* _Your objective_: Please print out the entries below unchanged and skip the images.

* _The records_:
========================================================================

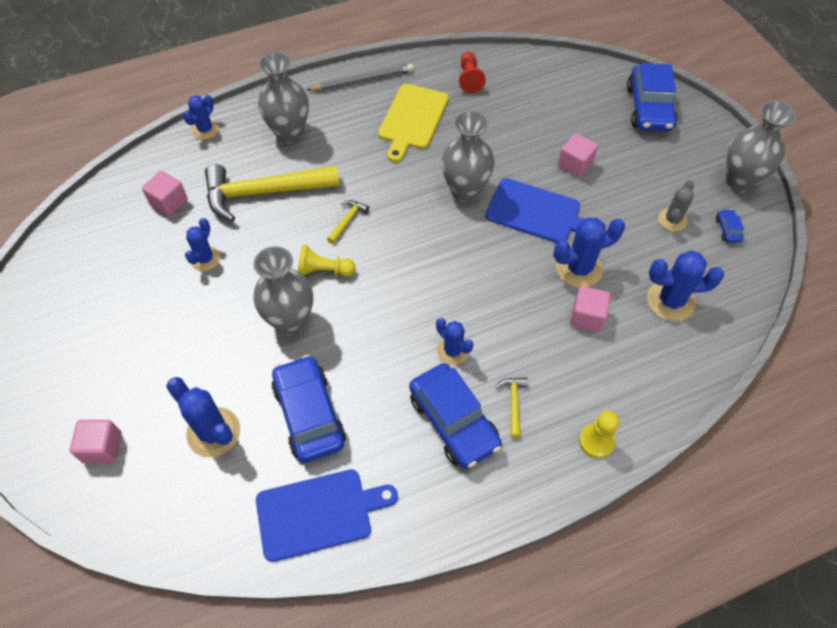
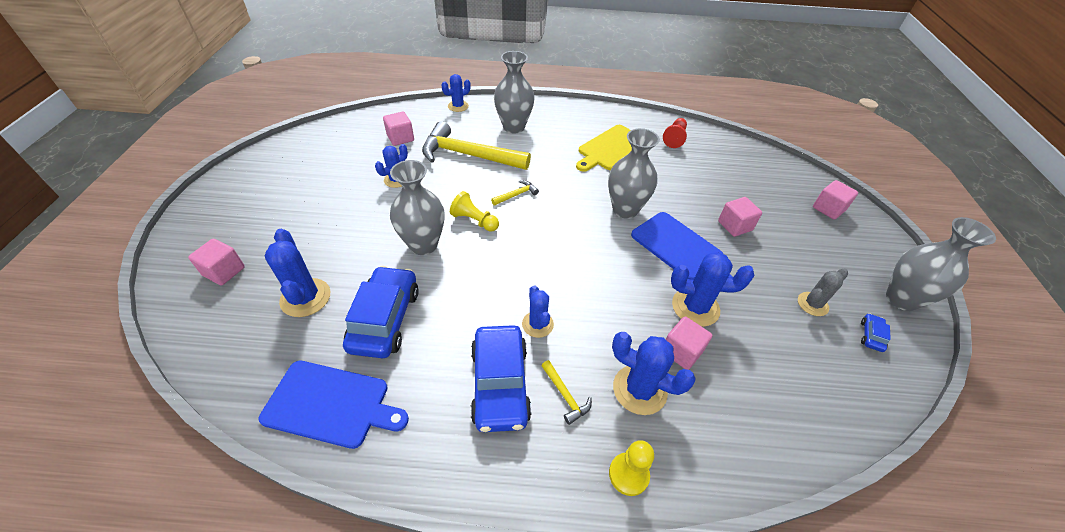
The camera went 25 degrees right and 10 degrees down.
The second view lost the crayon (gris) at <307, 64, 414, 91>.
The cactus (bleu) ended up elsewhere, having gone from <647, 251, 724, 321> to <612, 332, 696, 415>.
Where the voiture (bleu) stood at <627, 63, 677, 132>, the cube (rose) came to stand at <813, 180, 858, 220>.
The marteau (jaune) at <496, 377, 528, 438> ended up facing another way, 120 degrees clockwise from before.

========================================================================

* _Response box_:
The camera went 25 degrees right and 10 degrees down.
The second view lost the crayon (gris) at <307, 64, 414, 91>.
The cactus (bleu) ended up elsewhere, having gone from <647, 251, 724, 321> to <612, 332, 696, 415>.
Where the voiture (bleu) stood at <627, 63, 677, 132>, the cube (rose) came to stand at <813, 180, 858, 220>.
The marteau (jaune) at <496, 377, 528, 438> ended up facing another way, 120 degrees clockwise from before.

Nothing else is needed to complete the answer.